■ ASSIGNMENT ■
Verbatim reproduction of the entries is required; images must be omitted.

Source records
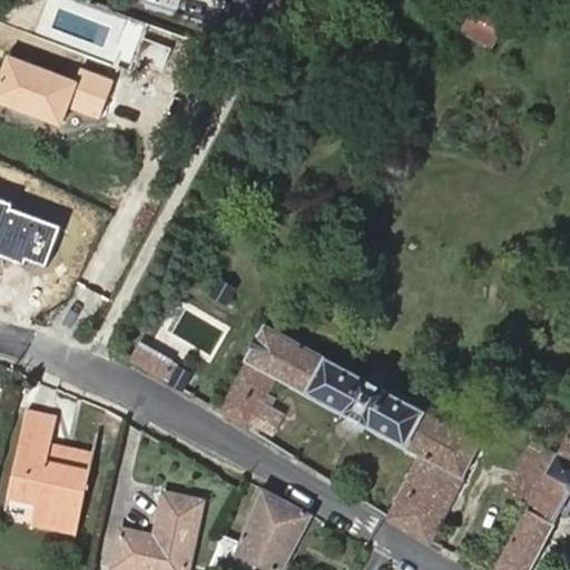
[(498,47),(512,15),(480,0),(478,0),(464,32),(498,47)]
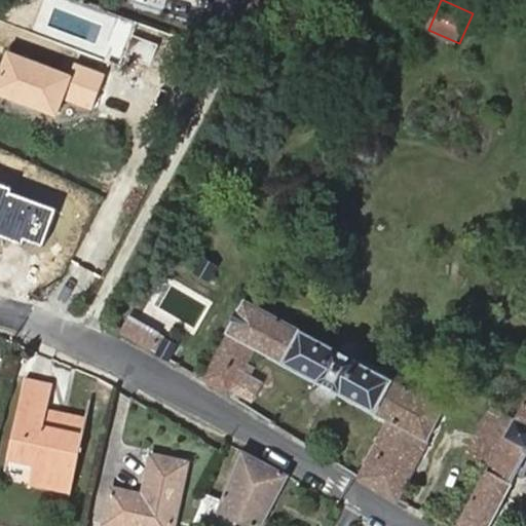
[(104,72),(71,60),(67,73),(6,50),(0,66),(0,92),(55,113),(64,94),(92,105),(104,72)]
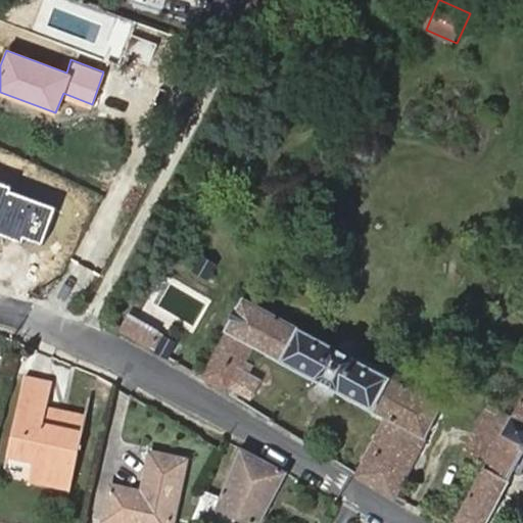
[(61,208),(0,184),(0,229),(46,247),(61,208)]
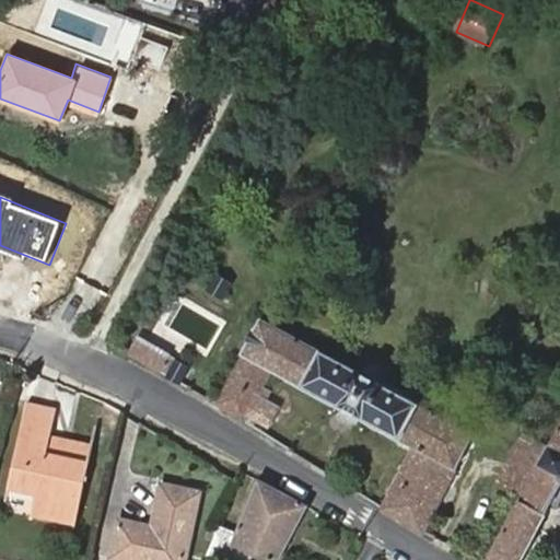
[(218,275),(209,292),(224,301),(234,284),(218,275)]
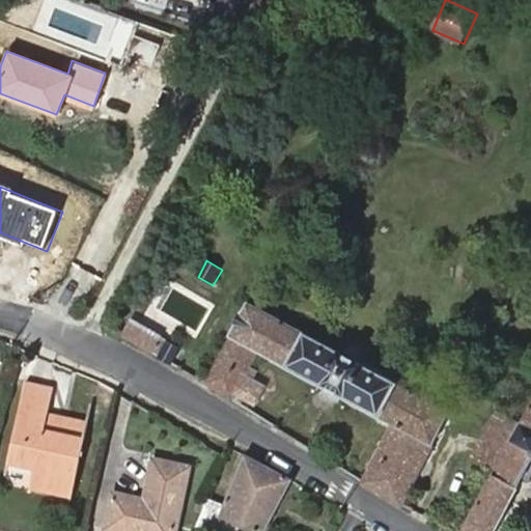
[(206,385),(233,401),(259,353),(392,424),(365,482),(404,505),(450,412),(247,304),(230,336),(232,337),(206,385)]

■ ANSWER TO THIS PROBLEM ■
[(498,47),(512,15),(480,0),(478,0),(464,32),(498,47)]
[(104,72),(71,60),(67,73),(6,50),(0,66),(0,92),(55,113),(64,94),(92,105),(104,72)]
[(61,208),(0,184),(0,229),(46,247),(61,208)]
[(218,275),(209,292),(224,301),(234,284),(218,275)]
[(206,385),(233,401),(259,353),(392,424),(365,482),(404,505),(450,412),(247,304),(230,336),(232,337),(206,385)]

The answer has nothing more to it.